▶ Task details:
Everything in the records except the pictures must be copied out exactly.
____
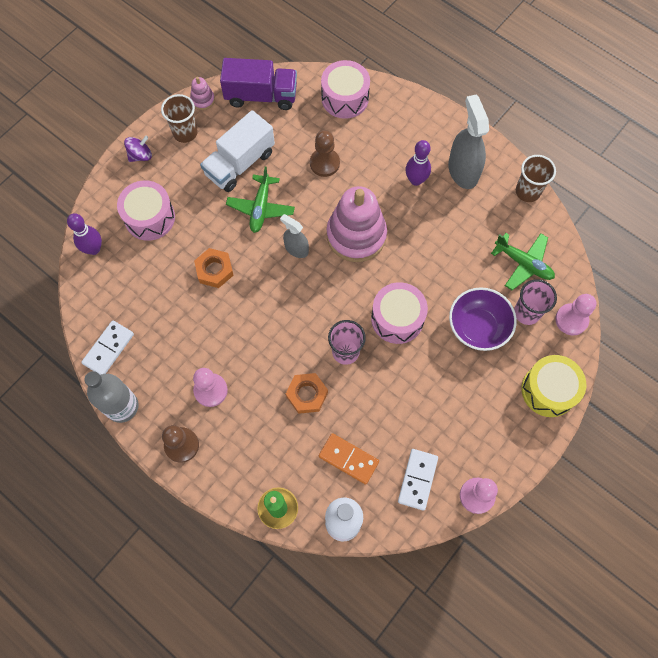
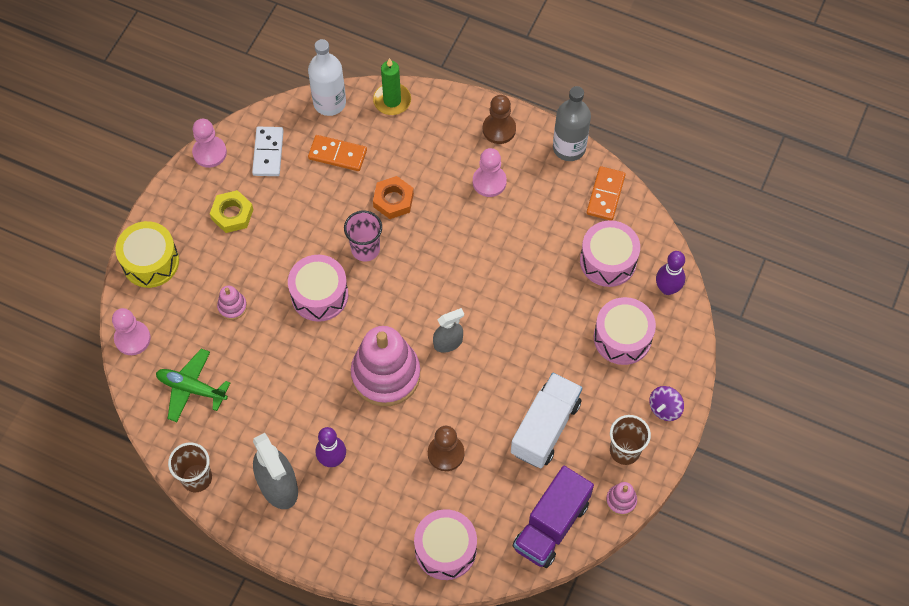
camera: 165 degrees right, 5 degrees down
white domino [81,320,134,375] -> orange domino [586,166,626,221]
orange nut [194,248,234,288] -> none
purple truck [220,58,297,110] -> purple truck turned 45 degrees counterclockwise [513,466,594,568]
green plane [226,166,295,233] -> none
grey spray bottle [280,214,309,258] -> grey spray bottle turned 45 degrees counterclockwise [433,308,464,353]
purple bowl [449,287,517,351] -> pink stacking toy [217,285,247,320]
pink cup [514,279,557,325] -> none
none -> yellow nut [210,190,254,233]
none -> pink drum [580,220,640,287]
____
▶ Answer:
camera: 165 degrees right, 5 degrees down
white domino [81,320,134,375] -> orange domino [586,166,626,221]
orange nut [194,248,234,288] -> none
purple truck [220,58,297,110] -> purple truck turned 45 degrees counterclockwise [513,466,594,568]
green plane [226,166,295,233] -> none
grey spray bottle [280,214,309,258] -> grey spray bottle turned 45 degrees counterclockwise [433,308,464,353]
purple bowl [449,287,517,351] -> pink stacking toy [217,285,247,320]
pink cup [514,279,557,325] -> none
none -> yellow nut [210,190,254,233]
none -> pink drum [580,220,640,287]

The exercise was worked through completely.